(Object transformation records)
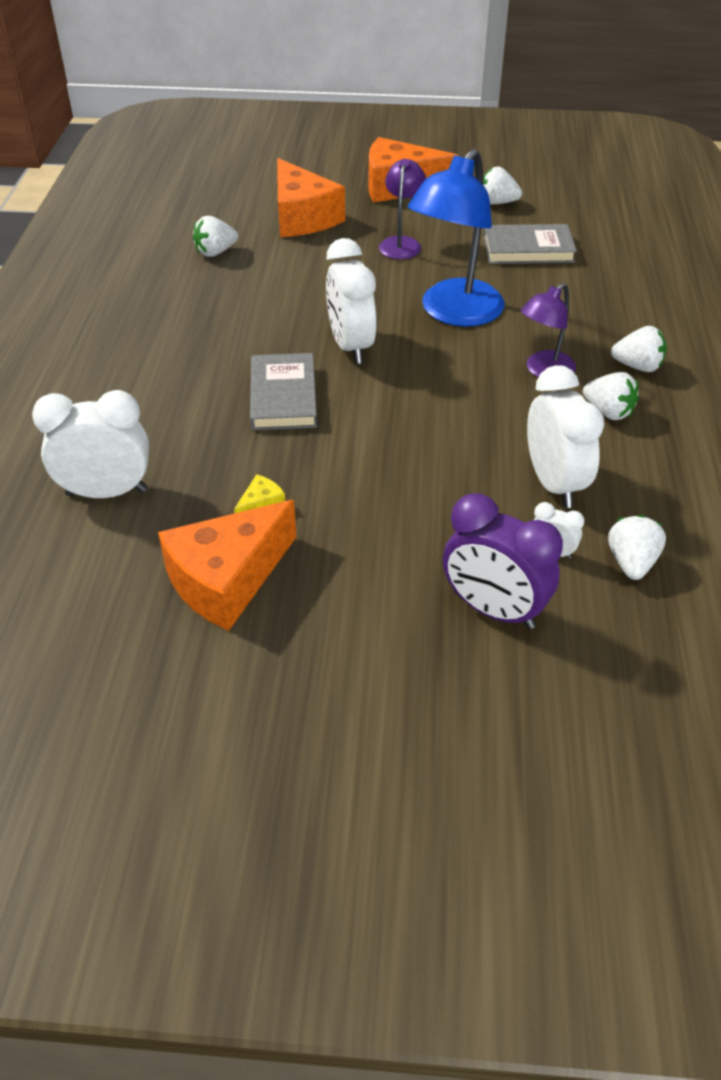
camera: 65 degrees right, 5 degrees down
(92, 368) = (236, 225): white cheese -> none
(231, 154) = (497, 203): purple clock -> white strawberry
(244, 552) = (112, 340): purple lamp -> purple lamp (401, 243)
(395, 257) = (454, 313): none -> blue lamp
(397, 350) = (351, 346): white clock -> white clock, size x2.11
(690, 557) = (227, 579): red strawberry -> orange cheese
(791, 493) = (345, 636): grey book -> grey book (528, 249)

To-do item:
Your copy must match the records above word for word and contain no pictures.

Answer for the task:
camera: 65 degrees right, 5 degrees down
(92, 368) = (236, 225): white cheese -> none
(231, 154) = (497, 203): purple clock -> white strawberry
(244, 552) = (112, 340): purple lamp -> purple lamp (401, 243)
(395, 257) = (454, 313): none -> blue lamp
(397, 350) = (351, 346): white clock -> white clock, size x2.11
(690, 557) = (227, 579): red strawberry -> orange cheese
(791, 493) = (345, 636): grey book -> grey book (528, 249)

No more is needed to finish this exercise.